How to complete this task
In the records below, find every line that contains "round" and list it.

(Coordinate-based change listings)
BEGIN

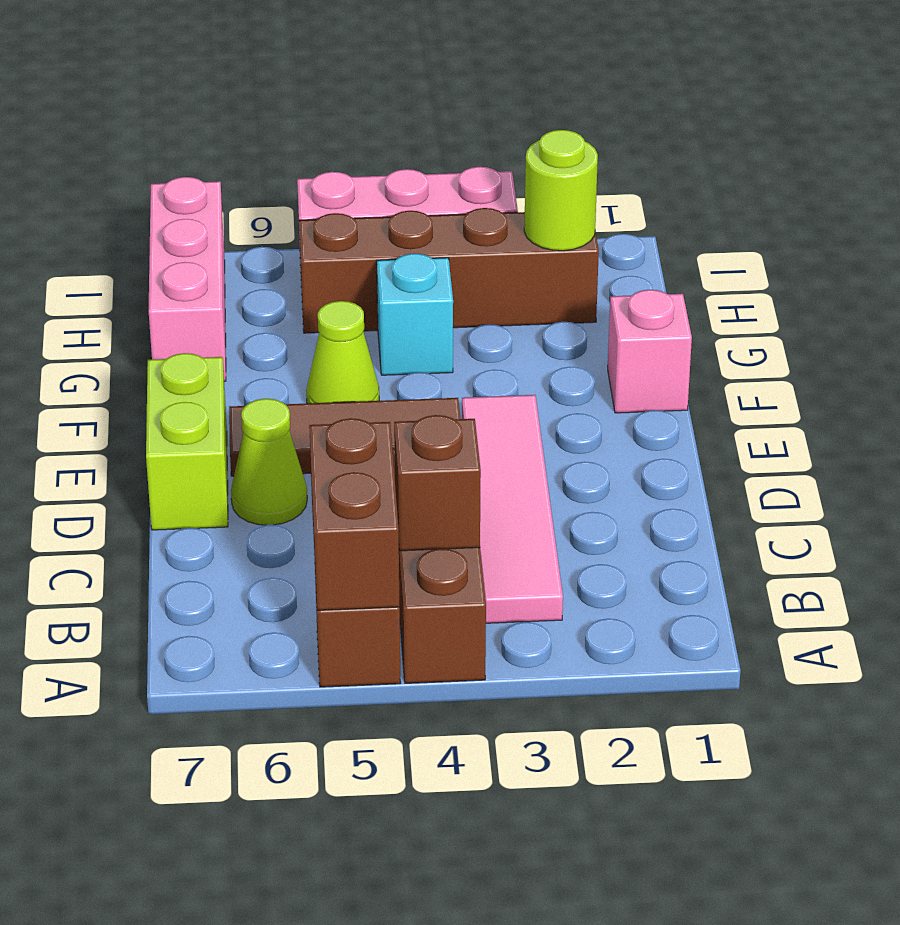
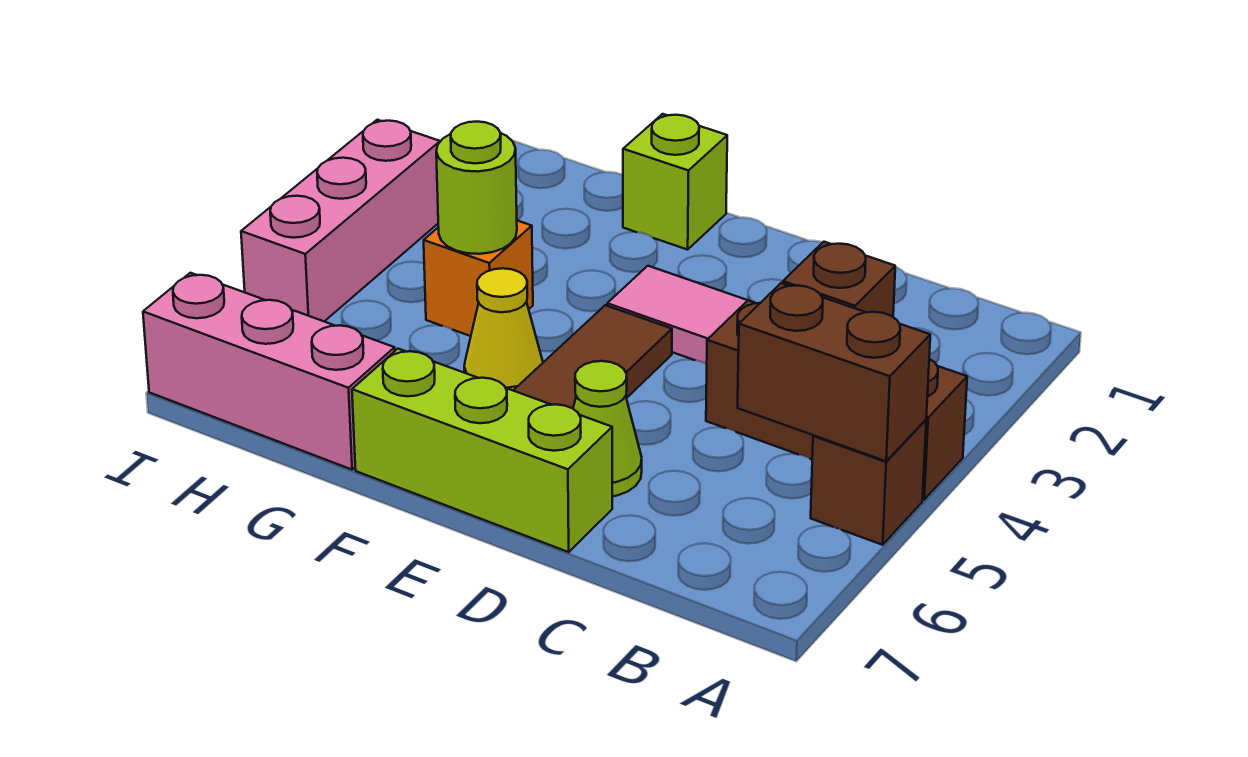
lime brick D7:E7 level 1 -> lime brick D7:F7 level 1
pink brick F1 level 1 -> lime brick F1 level 1
lime cone F5 level 1 -> yellow cone F5 level 1
cyan brick G4 level 1 -> orange brick G4 level 1
brown brick H2:H5 level 1 -> none
lime round brick H2 level 2 -> lime round brick G4 level 2

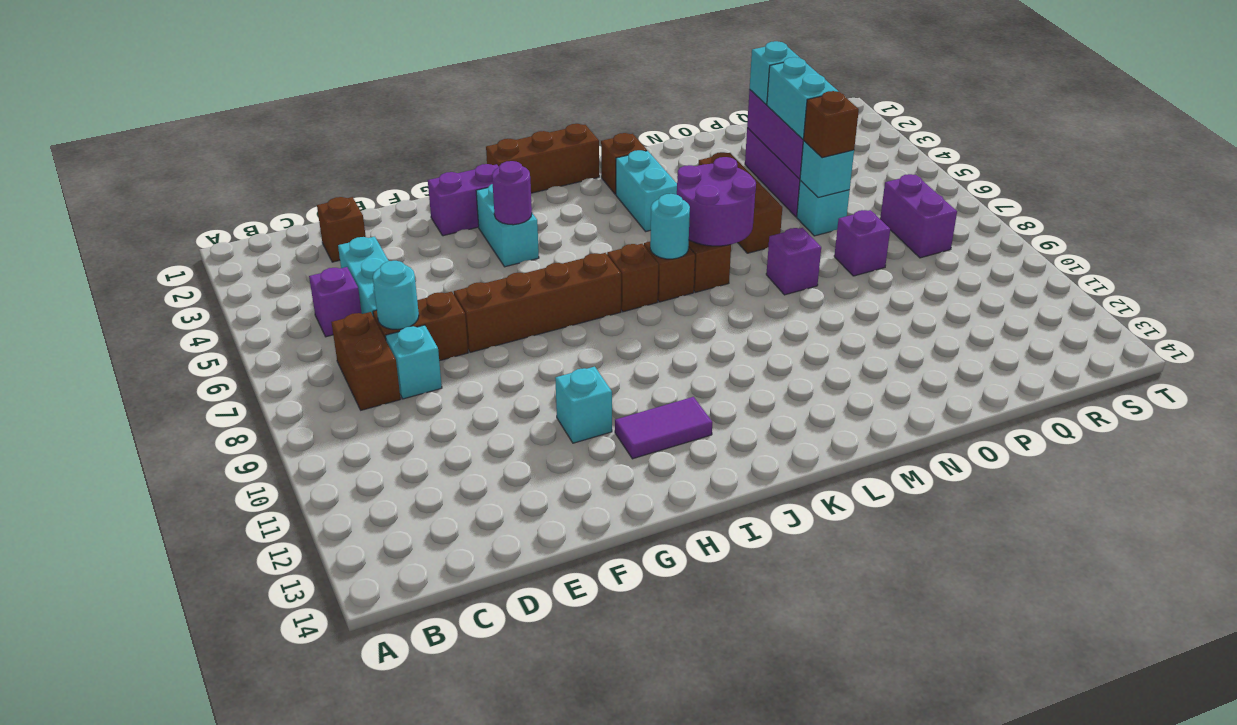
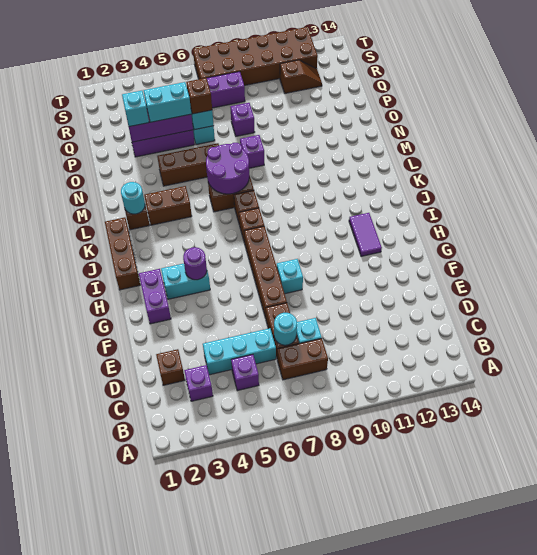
none -> purple brick C3 level 1
cyan brick G11 level 1 -> cyan brick G8 level 1
cyan round brick K7 level 2 -> cyan round brick L2 level 2
cyan brick L3:L4 level 1 -> brown brick L3:L4 level 1
none -> brown slope R11:R12 level 1 top 11
none -> brown brick S7:T12 level 1

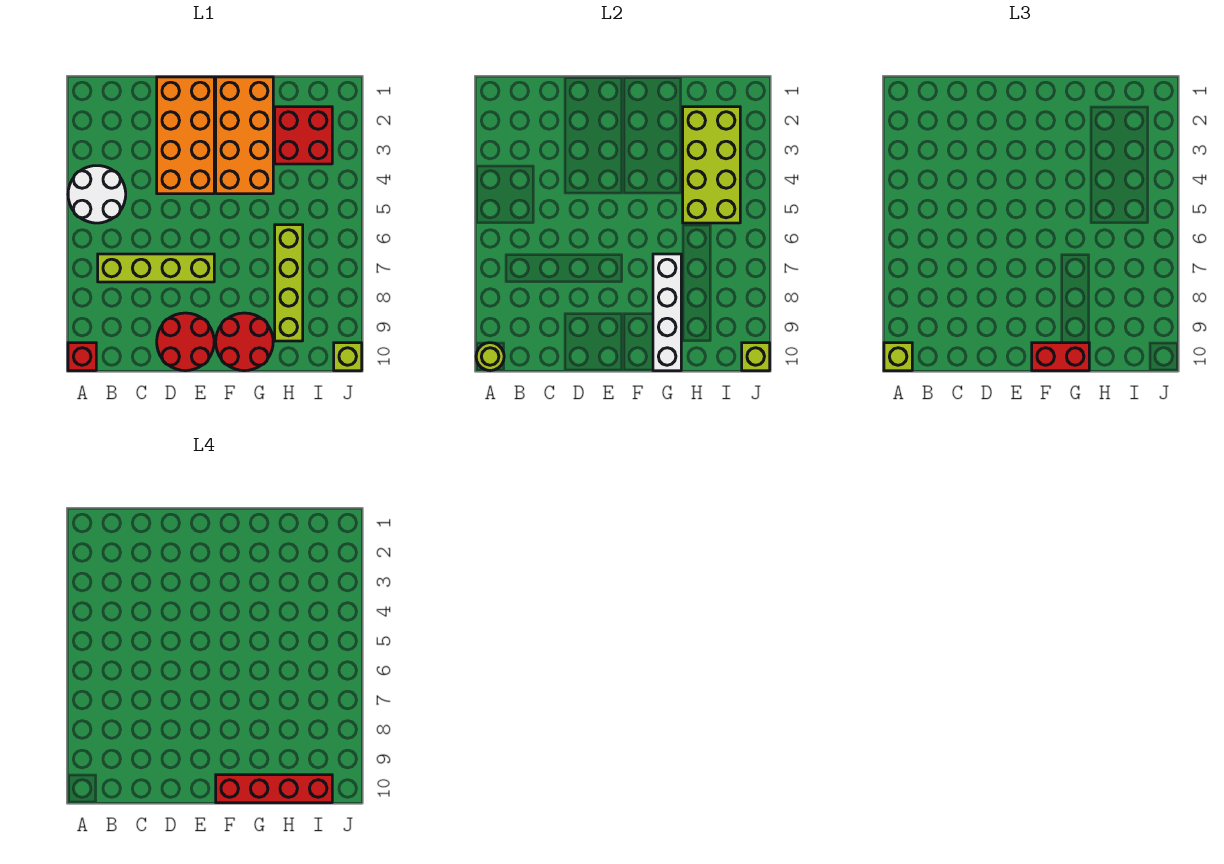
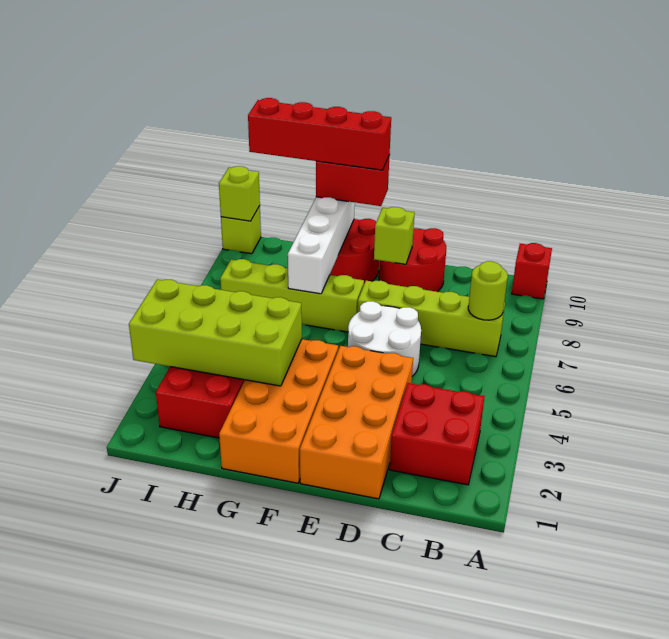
white round brick A4:B5 level 1 -> white round brick D5:E6 level 1
lime round brick A10 level 2 -> lime round brick B7 level 2
lime brick A10 level 3 -> lime brick E9 level 2
none -> red brick B2:C3 level 1
lime brick H2:I5 level 2 -> lime brick G3:J4 level 2
lime brick H6:H9 level 1 -> lime brick F7:I7 level 1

END

Response to this exercise
lime round brick H2 level 2 -> lime round brick G4 level 2
cyan round brick K7 level 2 -> cyan round brick L2 level 2
white round brick A4:B5 level 1 -> white round brick D5:E6 level 1
lime round brick A10 level 2 -> lime round brick B7 level 2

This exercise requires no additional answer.